Aim of the exercise:
Pull out the lines below, unchanged, beginning at the line that contains "Greycliff (116, 150)" and continuing through the final line.

Record set:

** Start **

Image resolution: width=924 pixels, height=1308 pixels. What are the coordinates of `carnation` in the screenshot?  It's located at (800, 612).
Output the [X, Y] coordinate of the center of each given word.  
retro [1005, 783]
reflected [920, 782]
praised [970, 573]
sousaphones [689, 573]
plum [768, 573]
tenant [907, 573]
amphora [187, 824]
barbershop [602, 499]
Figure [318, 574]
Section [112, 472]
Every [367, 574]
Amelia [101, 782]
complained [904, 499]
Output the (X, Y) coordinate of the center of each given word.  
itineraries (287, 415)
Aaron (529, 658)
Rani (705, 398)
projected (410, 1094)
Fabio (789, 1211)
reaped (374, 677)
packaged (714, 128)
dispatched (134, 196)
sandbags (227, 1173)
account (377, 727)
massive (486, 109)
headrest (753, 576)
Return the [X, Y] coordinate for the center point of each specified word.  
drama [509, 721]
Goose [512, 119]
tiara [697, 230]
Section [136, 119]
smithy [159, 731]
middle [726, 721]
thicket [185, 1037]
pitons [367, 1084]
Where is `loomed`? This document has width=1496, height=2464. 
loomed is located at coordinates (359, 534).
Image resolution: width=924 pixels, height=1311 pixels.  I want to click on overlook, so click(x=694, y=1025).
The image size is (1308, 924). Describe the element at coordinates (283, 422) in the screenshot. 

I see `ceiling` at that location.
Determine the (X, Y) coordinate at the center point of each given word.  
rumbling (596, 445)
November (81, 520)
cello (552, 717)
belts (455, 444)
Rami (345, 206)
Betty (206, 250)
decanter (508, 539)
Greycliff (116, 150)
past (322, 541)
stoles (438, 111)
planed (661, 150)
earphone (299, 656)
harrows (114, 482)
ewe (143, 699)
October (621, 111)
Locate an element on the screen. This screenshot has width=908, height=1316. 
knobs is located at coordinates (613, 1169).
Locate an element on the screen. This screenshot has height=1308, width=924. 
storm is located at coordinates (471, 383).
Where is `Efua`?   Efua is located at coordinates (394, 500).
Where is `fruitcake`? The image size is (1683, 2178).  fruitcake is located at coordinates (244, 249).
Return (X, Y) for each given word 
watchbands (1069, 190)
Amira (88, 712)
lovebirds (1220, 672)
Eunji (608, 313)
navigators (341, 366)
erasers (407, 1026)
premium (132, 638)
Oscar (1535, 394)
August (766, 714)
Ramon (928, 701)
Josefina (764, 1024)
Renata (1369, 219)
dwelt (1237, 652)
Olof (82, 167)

** End **

Solution for this task:
Greycliff (116, 150)
past (322, 541)
stoles (438, 111)
planed (661, 150)
earphone (299, 656)
harrows (114, 482)
ewe (143, 699)
October (621, 111)
Locate an element on the screen. This screenshot has width=908, height=1316. 
knobs is located at coordinates (613, 1169).
Locate an element on the screen. This screenshot has height=1308, width=924. 
storm is located at coordinates (471, 383).
Where is `Efua`?   Efua is located at coordinates (394, 500).
Where is `fruitcake`? The image size is (1683, 2178).  fruitcake is located at coordinates (244, 249).
Return (X, Y) for each given word 
watchbands (1069, 190)
Amira (88, 712)
lovebirds (1220, 672)
Eunji (608, 313)
navigators (341, 366)
erasers (407, 1026)
premium (132, 638)
Oscar (1535, 394)
August (766, 714)
Ramon (928, 701)
Josefina (764, 1024)
Renata (1369, 219)
dwelt (1237, 652)
Olof (82, 167)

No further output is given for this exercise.